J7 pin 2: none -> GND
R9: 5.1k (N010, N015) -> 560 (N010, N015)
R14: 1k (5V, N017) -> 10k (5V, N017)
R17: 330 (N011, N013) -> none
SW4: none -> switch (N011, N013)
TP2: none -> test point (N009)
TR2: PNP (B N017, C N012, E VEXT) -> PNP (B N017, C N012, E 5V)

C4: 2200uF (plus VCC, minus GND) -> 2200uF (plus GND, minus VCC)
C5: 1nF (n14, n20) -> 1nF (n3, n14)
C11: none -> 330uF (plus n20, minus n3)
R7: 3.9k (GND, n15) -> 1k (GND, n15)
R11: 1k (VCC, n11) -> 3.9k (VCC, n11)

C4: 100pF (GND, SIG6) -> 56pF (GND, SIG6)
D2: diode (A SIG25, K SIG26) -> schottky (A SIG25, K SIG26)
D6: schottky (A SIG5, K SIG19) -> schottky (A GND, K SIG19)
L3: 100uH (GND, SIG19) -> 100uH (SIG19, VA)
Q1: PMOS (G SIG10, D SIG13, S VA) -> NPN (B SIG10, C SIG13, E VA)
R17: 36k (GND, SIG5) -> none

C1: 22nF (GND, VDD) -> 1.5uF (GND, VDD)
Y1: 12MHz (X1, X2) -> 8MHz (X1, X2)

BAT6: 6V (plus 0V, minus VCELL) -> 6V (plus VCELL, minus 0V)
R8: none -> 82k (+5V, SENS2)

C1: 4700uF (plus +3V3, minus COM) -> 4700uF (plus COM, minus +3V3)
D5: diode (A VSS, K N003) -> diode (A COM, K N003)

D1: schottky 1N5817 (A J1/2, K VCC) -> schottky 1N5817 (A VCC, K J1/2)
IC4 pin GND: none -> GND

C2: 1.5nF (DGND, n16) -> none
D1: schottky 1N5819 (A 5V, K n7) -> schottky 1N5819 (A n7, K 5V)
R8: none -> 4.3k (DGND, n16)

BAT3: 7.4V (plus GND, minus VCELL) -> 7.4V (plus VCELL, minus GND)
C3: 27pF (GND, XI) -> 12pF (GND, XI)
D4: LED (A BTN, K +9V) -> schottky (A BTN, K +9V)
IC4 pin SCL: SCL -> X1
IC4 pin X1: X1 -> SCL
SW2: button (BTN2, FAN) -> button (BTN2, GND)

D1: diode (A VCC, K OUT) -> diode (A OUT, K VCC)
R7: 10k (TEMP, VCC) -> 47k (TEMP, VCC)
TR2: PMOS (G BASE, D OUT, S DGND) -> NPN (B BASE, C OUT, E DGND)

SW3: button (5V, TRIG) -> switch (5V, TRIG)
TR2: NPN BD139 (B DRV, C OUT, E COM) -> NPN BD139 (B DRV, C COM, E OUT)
_ _ _
Problem requirements
Print the full listing, word for word.

Output of the task
J7 pin 2: none -> GND
R9: 5.1k (N010, N015) -> 560 (N010, N015)
R14: 1k (5V, N017) -> 10k (5V, N017)
R17: 330 (N011, N013) -> none
SW4: none -> switch (N011, N013)
TP2: none -> test point (N009)
TR2: PNP (B N017, C N012, E VEXT) -> PNP (B N017, C N012, E 5V)

C4: 2200uF (plus VCC, minus GND) -> 2200uF (plus GND, minus VCC)
C5: 1nF (n14, n20) -> 1nF (n3, n14)
C11: none -> 330uF (plus n20, minus n3)
R7: 3.9k (GND, n15) -> 1k (GND, n15)
R11: 1k (VCC, n11) -> 3.9k (VCC, n11)

C4: 100pF (GND, SIG6) -> 56pF (GND, SIG6)
D2: diode (A SIG25, K SIG26) -> schottky (A SIG25, K SIG26)
D6: schottky (A SIG5, K SIG19) -> schottky (A GND, K SIG19)
L3: 100uH (GND, SIG19) -> 100uH (SIG19, VA)
Q1: PMOS (G SIG10, D SIG13, S VA) -> NPN (B SIG10, C SIG13, E VA)
R17: 36k (GND, SIG5) -> none

C1: 22nF (GND, VDD) -> 1.5uF (GND, VDD)
Y1: 12MHz (X1, X2) -> 8MHz (X1, X2)

BAT6: 6V (plus 0V, minus VCELL) -> 6V (plus VCELL, minus 0V)
R8: none -> 82k (+5V, SENS2)

C1: 4700uF (plus +3V3, minus COM) -> 4700uF (plus COM, minus +3V3)
D5: diode (A VSS, K N003) -> diode (A COM, K N003)

D1: schottky 1N5817 (A J1/2, K VCC) -> schottky 1N5817 (A VCC, K J1/2)
IC4 pin GND: none -> GND

C2: 1.5nF (DGND, n16) -> none
D1: schottky 1N5819 (A 5V, K n7) -> schottky 1N5819 (A n7, K 5V)
R8: none -> 4.3k (DGND, n16)

BAT3: 7.4V (plus GND, minus VCELL) -> 7.4V (plus VCELL, minus GND)
C3: 27pF (GND, XI) -> 12pF (GND, XI)
D4: LED (A BTN, K +9V) -> schottky (A BTN, K +9V)
IC4 pin SCL: SCL -> X1
IC4 pin X1: X1 -> SCL
SW2: button (BTN2, FAN) -> button (BTN2, GND)

D1: diode (A VCC, K OUT) -> diode (A OUT, K VCC)
R7: 10k (TEMP, VCC) -> 47k (TEMP, VCC)
TR2: PMOS (G BASE, D OUT, S DGND) -> NPN (B BASE, C OUT, E DGND)

SW3: button (5V, TRIG) -> switch (5V, TRIG)
TR2: NPN BD139 (B DRV, C OUT, E COM) -> NPN BD139 (B DRV, C COM, E OUT)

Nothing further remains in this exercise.